> **Your objective**: Although the data below contains pictures, please reproduce only its words, exactly.

Given data START

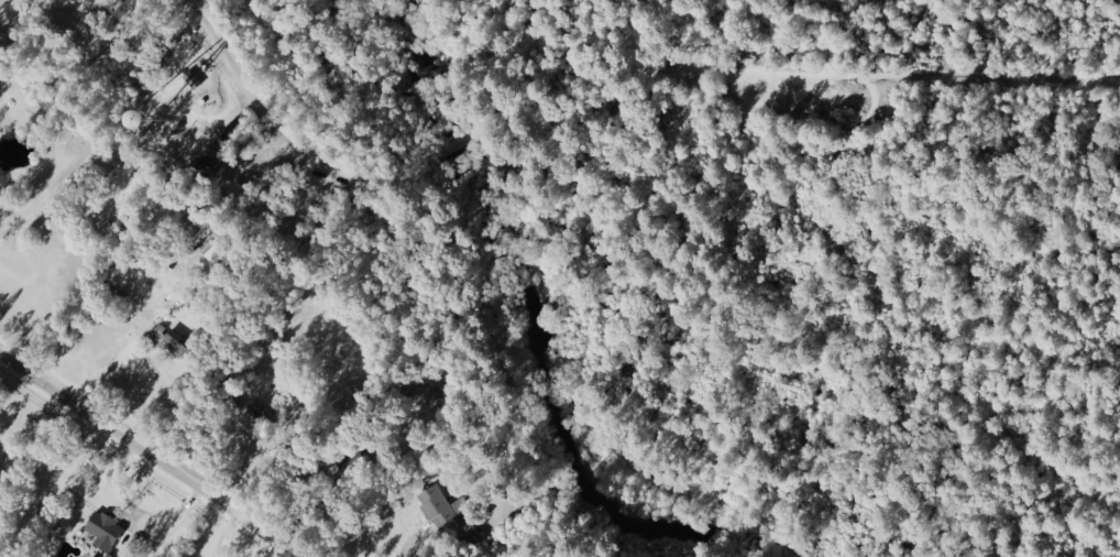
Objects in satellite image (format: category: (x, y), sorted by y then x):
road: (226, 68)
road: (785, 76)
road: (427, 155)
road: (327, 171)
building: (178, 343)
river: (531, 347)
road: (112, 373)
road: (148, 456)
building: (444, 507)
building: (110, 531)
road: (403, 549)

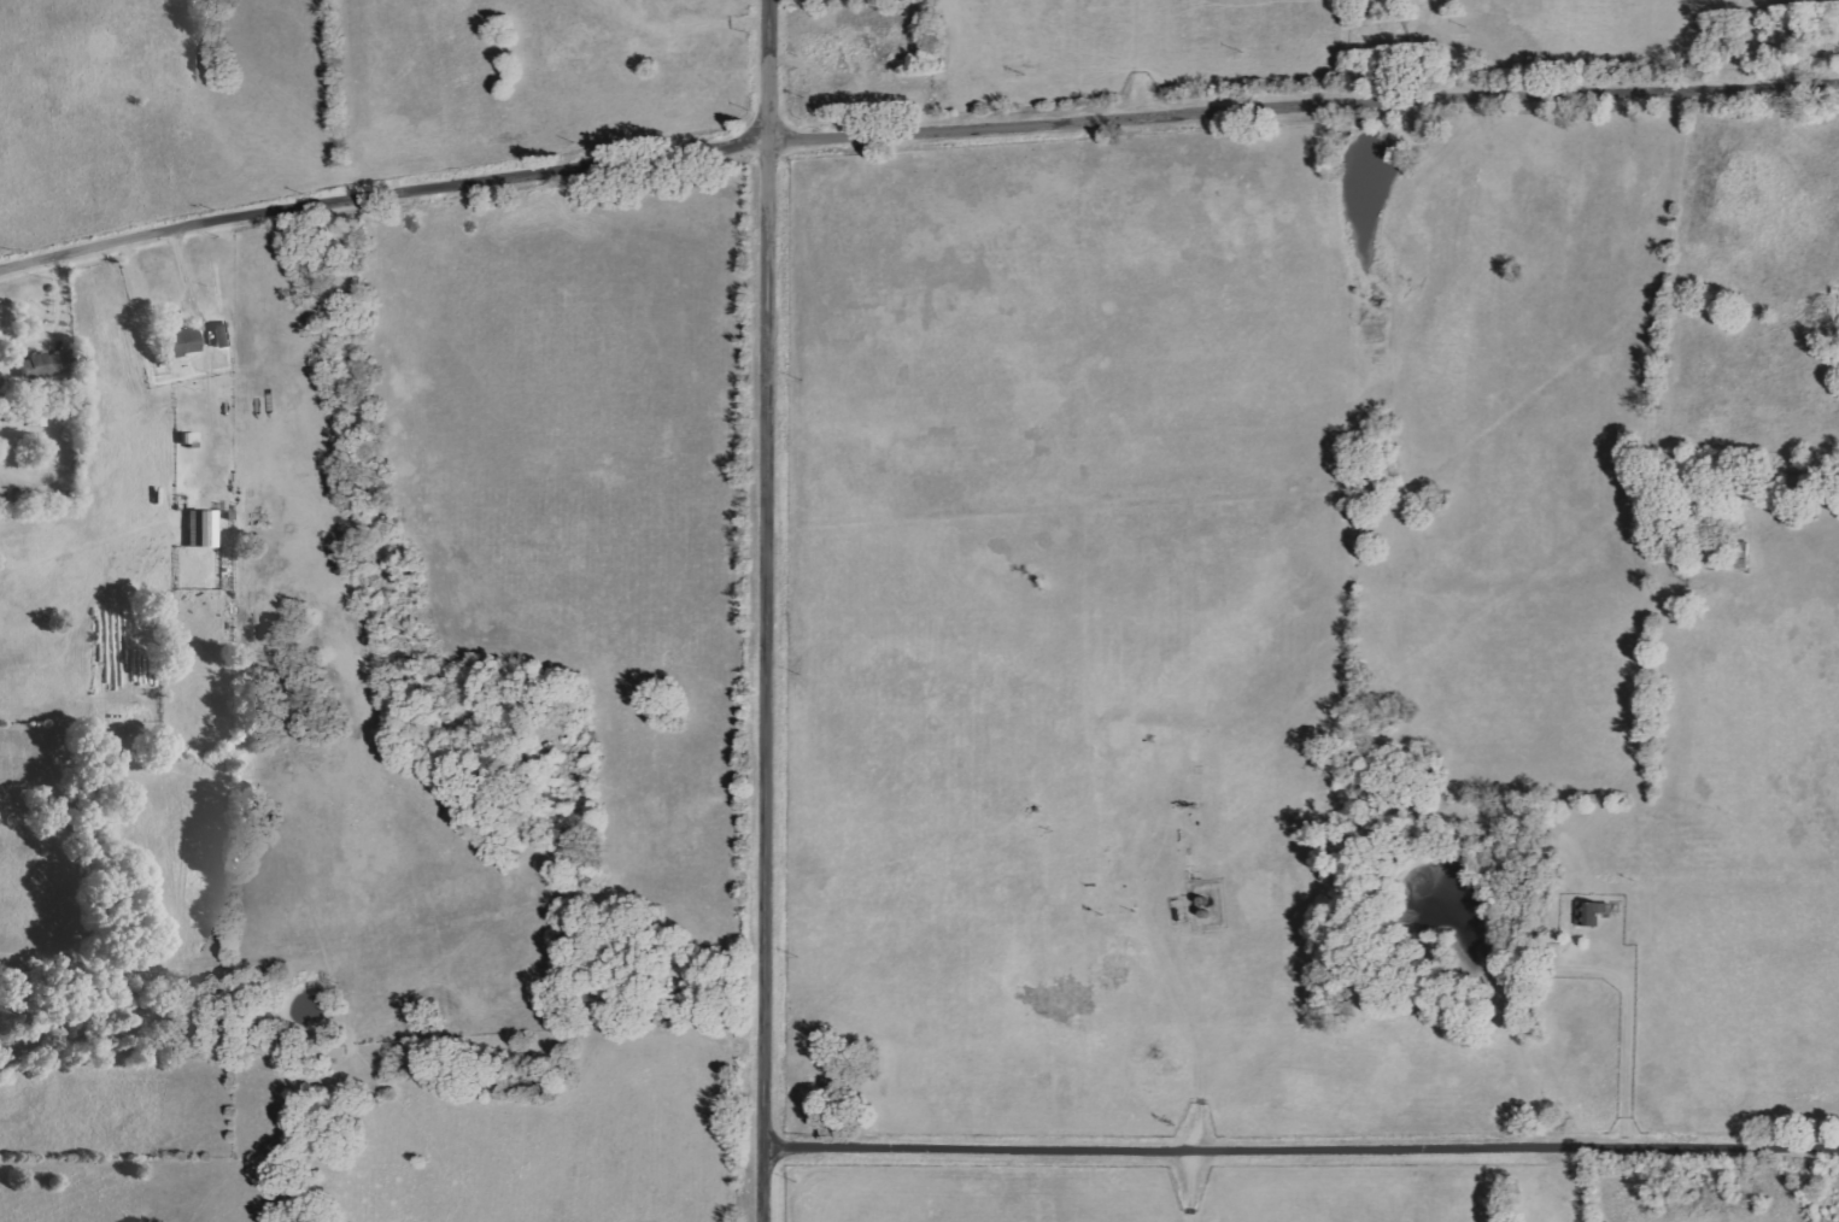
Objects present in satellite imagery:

Given data END

> **Result below**:
Objects in satellite image (format: category: (x, y), sorted by y then x):
road: (226, 68)
road: (785, 76)
road: (427, 155)
road: (327, 171)
building: (178, 343)
river: (531, 347)
road: (112, 373)
road: (148, 456)
building: (444, 507)
building: (110, 531)
road: (403, 549)

Objects present in satellite imagery:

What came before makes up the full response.